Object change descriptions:

'''

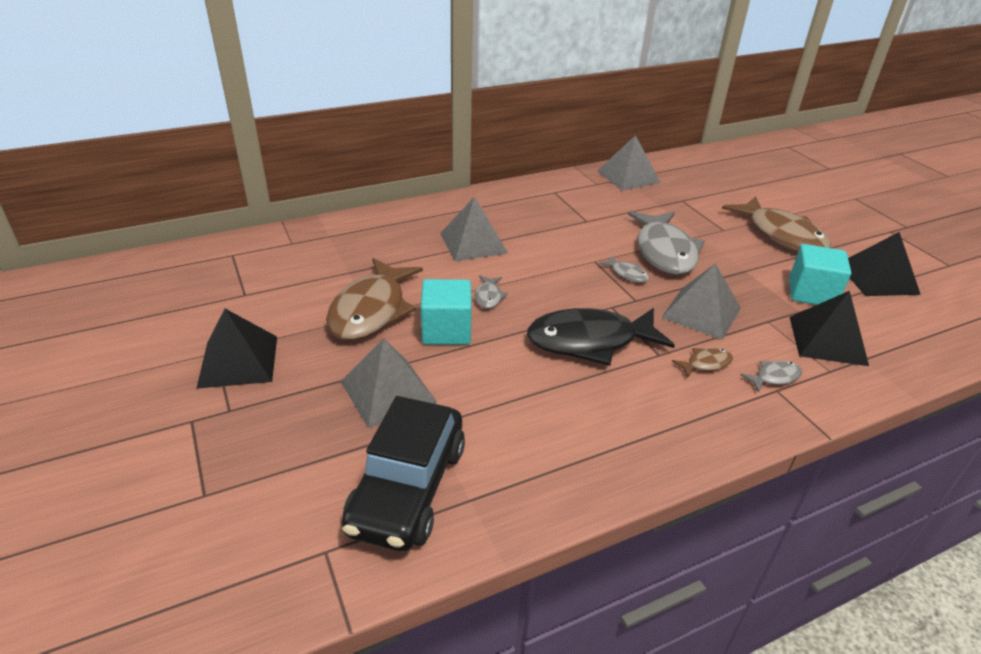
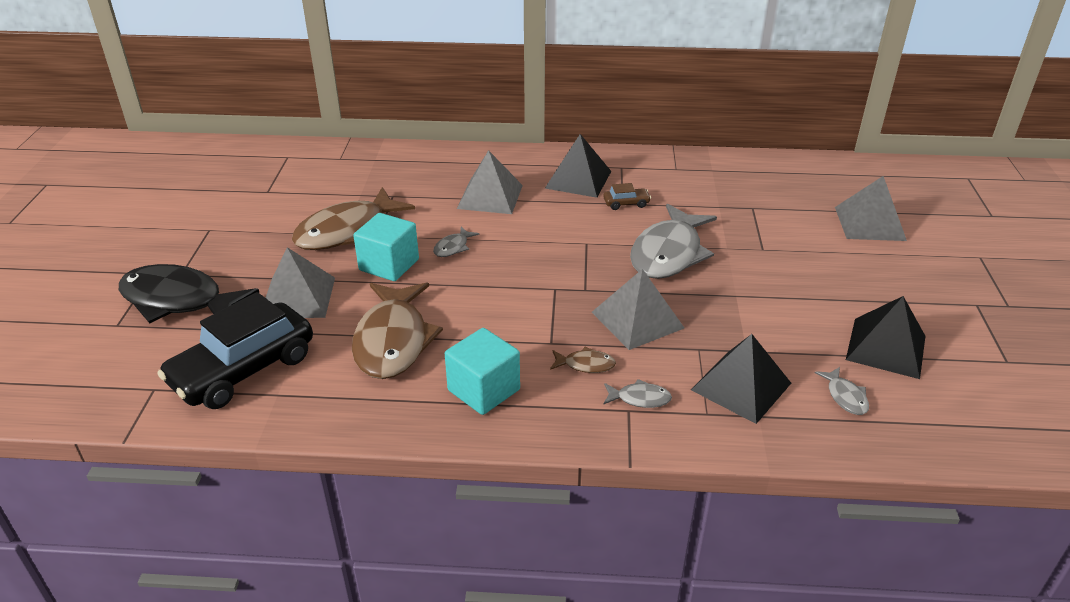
camera: 30 degrees right, 0 degrees up
(238, 361) = (217, 241): black pyramid -> black pyramid (578, 179)
(590, 220) = (626, 203): none -> brown car
(590, 341) = (500, 311): black fish -> black fish (178, 300)
(627, 274) = (604, 264): grey fish -> grey fish (845, 397)
(628, 176) = (719, 169): grey pyramid -> grey pyramid (869, 223)
(781, 235) = (825, 272): brown fish -> brown fish (393, 341)
(811, 293) = (783, 338): turquoise cube -> turquoise cube (483, 390)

'''

Copy out nothing but the lines from the beginning of the records through the one that contains "(781, 235) = (825, 272): brown". Skip the pictures.

camera: 30 degrees right, 0 degrees up
(238, 361) = (217, 241): black pyramid -> black pyramid (578, 179)
(590, 220) = (626, 203): none -> brown car
(590, 341) = (500, 311): black fish -> black fish (178, 300)
(627, 274) = (604, 264): grey fish -> grey fish (845, 397)
(628, 176) = (719, 169): grey pyramid -> grey pyramid (869, 223)
(781, 235) = (825, 272): brown fish -> brown fish (393, 341)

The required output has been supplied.